(SOURCE MATERIAL)

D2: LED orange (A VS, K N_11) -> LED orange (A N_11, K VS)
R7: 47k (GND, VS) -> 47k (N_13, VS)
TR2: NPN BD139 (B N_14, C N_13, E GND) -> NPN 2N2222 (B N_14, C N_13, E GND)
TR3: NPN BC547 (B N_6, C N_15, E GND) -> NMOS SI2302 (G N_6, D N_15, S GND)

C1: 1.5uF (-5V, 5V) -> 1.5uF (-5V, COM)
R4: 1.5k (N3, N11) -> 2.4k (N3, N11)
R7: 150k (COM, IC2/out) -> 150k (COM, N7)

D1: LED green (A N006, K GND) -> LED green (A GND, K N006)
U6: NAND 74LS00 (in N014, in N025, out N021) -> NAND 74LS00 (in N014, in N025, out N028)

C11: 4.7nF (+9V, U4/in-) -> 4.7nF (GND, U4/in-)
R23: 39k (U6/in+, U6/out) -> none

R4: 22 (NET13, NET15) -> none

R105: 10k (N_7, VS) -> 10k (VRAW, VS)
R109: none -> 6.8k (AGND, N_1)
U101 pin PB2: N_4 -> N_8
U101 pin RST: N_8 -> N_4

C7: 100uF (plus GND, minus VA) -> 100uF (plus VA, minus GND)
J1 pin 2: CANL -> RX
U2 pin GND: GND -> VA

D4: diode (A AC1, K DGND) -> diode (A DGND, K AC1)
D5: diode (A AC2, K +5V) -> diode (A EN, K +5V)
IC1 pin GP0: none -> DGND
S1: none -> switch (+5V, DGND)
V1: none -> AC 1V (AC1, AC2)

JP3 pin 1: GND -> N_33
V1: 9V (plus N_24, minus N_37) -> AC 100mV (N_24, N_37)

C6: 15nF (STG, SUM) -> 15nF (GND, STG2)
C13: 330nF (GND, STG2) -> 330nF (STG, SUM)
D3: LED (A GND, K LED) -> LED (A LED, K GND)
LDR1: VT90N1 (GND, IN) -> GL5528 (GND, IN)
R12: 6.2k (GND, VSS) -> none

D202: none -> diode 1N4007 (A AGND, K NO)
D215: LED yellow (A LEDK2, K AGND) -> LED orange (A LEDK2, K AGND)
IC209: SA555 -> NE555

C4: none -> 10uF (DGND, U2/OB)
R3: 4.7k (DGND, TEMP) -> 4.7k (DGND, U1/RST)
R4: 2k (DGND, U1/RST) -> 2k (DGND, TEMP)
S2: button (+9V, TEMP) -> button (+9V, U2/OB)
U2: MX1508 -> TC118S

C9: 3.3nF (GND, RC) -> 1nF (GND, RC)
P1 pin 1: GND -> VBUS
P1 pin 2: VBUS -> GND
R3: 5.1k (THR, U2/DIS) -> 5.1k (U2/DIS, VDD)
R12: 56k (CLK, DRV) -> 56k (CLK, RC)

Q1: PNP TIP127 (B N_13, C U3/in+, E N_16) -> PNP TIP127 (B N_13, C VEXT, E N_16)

(End SOURCE MATERIAL)

- THE TASK -
Check each line of the records for the string "AGND" and copy those that have it.

- FINISHED EXERCISE -
R109: none -> 6.8k (AGND, N_1)
D202: none -> diode 1N4007 (A AGND, K NO)
D215: LED yellow (A LEDK2, K AGND) -> LED orange (A LEDK2, K AGND)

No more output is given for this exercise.